→ **Work task**
From the entries below, output the line with "Éric: [113,443,141,466] ->" and each following line up to and including the line with "Bin: [44,11,84,62] -> [33,91,63,129], moved", exactly as written.

Items from a data source
*-*-*

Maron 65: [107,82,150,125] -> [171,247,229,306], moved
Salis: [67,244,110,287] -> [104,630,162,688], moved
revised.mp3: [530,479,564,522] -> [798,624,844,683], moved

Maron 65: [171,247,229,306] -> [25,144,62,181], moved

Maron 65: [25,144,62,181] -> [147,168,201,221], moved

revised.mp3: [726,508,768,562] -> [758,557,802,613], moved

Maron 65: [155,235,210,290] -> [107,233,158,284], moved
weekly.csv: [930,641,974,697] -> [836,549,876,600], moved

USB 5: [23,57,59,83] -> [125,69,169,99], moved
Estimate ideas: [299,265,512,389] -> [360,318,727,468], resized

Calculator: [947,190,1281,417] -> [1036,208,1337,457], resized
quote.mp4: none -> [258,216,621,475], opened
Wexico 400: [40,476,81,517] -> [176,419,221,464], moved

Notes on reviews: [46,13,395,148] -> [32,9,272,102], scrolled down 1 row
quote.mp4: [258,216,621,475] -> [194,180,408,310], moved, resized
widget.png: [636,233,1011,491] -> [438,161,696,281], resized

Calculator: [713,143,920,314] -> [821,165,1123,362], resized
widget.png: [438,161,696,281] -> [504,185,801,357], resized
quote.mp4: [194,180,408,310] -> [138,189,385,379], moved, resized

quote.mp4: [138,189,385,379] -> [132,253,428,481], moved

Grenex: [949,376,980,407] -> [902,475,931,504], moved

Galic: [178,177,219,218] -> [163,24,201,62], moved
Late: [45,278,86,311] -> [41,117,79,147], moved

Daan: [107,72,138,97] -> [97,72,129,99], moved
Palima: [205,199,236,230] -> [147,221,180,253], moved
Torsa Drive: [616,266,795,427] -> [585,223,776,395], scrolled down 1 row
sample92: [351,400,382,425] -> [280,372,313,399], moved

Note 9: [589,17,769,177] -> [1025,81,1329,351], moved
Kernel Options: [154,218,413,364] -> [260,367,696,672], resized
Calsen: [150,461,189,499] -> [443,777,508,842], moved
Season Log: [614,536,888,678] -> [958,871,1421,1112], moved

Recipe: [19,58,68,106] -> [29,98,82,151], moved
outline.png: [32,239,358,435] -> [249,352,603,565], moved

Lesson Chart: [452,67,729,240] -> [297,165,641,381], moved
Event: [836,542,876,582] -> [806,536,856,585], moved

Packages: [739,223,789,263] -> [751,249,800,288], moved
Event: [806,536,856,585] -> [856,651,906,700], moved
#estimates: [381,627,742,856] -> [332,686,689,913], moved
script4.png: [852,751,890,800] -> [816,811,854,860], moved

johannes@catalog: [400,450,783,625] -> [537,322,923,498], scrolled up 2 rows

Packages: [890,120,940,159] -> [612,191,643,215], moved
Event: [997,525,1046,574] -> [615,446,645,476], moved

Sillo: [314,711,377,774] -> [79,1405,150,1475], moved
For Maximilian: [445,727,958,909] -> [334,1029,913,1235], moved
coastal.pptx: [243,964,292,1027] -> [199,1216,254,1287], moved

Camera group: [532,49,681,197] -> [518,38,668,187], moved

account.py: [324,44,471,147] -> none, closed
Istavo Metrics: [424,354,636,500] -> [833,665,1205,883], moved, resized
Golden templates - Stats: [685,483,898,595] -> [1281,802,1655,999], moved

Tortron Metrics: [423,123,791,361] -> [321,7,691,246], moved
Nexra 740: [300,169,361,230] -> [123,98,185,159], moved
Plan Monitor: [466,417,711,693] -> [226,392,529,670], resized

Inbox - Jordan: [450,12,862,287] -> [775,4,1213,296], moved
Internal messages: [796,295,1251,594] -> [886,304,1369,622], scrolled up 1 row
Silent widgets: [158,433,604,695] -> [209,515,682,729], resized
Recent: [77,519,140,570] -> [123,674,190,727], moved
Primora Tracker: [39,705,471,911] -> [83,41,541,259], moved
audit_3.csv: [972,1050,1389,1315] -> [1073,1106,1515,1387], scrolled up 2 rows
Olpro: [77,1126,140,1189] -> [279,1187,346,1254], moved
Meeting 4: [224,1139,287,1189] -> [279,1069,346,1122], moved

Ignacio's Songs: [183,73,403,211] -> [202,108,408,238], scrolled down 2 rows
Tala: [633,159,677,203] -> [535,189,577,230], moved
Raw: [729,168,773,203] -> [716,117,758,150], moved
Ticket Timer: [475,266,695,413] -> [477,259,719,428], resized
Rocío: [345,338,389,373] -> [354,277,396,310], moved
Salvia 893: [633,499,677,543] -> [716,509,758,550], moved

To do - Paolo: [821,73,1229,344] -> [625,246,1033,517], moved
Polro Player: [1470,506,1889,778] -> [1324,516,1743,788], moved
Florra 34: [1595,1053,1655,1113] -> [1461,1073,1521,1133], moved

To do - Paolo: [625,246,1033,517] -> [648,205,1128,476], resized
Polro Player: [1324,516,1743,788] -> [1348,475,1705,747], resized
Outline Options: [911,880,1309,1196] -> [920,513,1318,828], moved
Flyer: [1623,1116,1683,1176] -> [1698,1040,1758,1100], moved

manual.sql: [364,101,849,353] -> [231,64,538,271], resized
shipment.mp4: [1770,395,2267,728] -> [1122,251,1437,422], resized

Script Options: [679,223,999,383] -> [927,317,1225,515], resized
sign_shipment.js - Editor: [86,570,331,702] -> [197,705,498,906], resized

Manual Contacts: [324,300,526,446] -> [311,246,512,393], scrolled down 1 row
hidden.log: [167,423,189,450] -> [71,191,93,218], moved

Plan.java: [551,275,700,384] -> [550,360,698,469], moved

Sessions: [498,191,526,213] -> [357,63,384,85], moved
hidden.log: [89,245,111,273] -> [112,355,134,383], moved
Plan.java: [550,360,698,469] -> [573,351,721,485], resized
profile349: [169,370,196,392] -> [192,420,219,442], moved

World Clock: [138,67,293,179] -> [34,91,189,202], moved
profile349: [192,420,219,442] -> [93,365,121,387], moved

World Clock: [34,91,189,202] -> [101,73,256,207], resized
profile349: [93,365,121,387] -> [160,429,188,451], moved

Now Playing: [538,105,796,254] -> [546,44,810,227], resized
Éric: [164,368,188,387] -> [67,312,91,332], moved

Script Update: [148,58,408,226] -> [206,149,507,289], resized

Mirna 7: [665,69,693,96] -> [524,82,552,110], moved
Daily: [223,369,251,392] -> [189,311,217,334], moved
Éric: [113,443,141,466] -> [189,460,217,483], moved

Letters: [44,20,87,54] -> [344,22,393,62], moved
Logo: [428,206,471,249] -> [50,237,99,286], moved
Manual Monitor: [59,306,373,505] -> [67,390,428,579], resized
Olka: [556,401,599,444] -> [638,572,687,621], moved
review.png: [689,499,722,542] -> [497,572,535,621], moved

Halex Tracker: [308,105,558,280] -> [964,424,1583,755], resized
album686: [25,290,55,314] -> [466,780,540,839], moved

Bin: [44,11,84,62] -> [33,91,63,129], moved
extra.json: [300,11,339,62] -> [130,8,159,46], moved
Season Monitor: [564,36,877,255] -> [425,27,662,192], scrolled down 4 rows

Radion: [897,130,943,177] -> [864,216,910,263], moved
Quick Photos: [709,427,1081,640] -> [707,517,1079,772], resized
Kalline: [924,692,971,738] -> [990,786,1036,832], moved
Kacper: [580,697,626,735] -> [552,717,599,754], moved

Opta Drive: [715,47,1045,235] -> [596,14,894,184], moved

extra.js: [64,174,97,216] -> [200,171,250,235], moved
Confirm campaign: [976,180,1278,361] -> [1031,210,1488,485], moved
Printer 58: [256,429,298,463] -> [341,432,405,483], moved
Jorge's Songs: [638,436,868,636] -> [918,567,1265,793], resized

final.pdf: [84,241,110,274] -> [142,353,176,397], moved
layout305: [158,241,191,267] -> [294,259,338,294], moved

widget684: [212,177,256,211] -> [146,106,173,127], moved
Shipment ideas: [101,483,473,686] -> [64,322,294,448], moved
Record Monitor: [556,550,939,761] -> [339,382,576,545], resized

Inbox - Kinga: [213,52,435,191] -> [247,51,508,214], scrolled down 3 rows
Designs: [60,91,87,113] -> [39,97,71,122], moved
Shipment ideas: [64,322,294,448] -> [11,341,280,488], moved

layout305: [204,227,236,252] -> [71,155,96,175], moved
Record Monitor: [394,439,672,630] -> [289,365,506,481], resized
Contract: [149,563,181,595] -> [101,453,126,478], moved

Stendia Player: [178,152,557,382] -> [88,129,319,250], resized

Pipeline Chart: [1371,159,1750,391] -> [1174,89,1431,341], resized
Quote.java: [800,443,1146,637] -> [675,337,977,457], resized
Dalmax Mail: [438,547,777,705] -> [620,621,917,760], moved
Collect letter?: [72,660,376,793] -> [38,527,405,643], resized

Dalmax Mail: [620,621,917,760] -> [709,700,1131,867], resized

*-*-*

→ **Solution**
Éric: [113,443,141,466] -> [189,460,217,483], moved

Letters: [44,20,87,54] -> [344,22,393,62], moved
Logo: [428,206,471,249] -> [50,237,99,286], moved
Manual Monitor: [59,306,373,505] -> [67,390,428,579], resized
Olka: [556,401,599,444] -> [638,572,687,621], moved
review.png: [689,499,722,542] -> [497,572,535,621], moved

Halex Tracker: [308,105,558,280] -> [964,424,1583,755], resized
album686: [25,290,55,314] -> [466,780,540,839], moved

Bin: [44,11,84,62] -> [33,91,63,129], moved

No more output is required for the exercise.